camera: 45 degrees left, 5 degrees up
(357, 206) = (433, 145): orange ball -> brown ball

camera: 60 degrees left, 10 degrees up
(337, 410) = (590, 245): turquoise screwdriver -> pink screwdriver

---

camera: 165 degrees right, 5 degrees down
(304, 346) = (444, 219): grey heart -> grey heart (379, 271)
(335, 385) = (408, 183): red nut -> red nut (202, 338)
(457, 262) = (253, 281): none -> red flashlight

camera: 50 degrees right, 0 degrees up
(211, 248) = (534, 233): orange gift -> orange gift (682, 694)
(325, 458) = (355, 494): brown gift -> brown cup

--

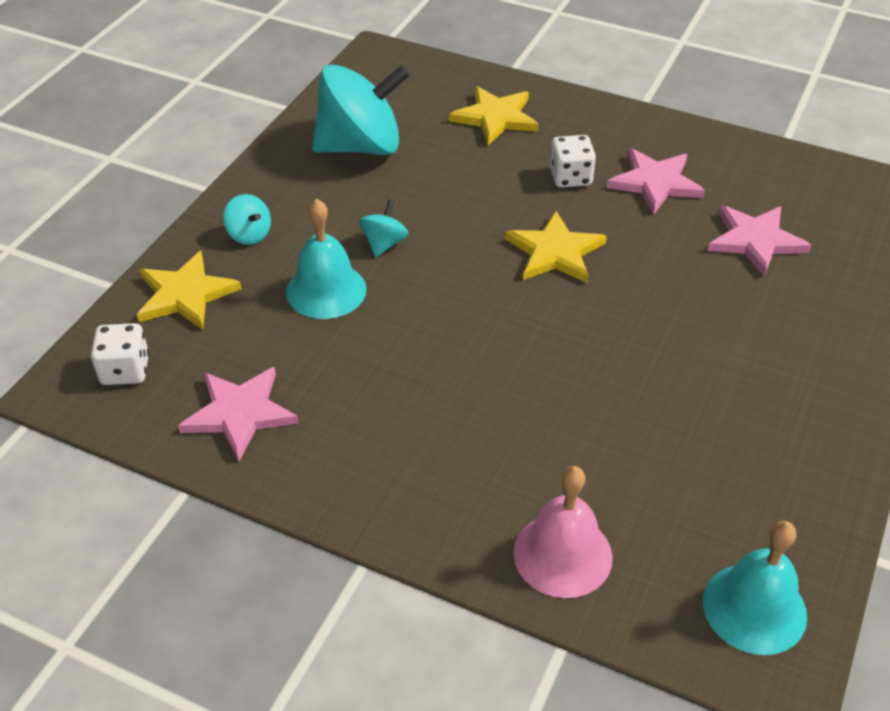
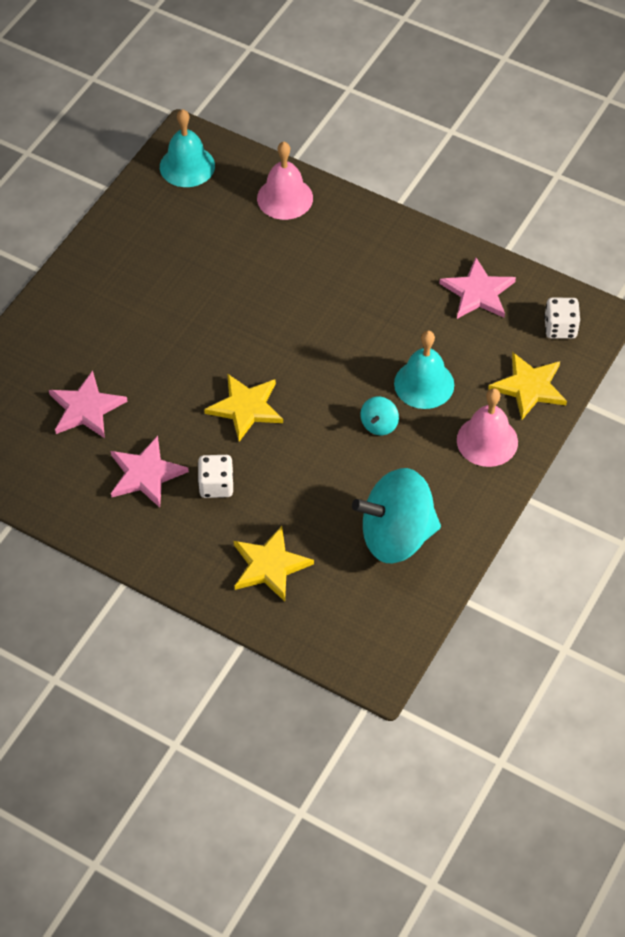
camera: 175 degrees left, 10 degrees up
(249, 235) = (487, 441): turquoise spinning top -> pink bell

## EXERCISE DIRECTIONS
Copy out the lines above with "degrees" in them.

## WRITTEN SOLUTION
camera: 45 degrees left, 5 degrees up
camera: 60 degrees left, 10 degrees up
camera: 165 degrees right, 5 degrees down
camera: 50 degrees right, 0 degrees up
camera: 175 degrees left, 10 degrees up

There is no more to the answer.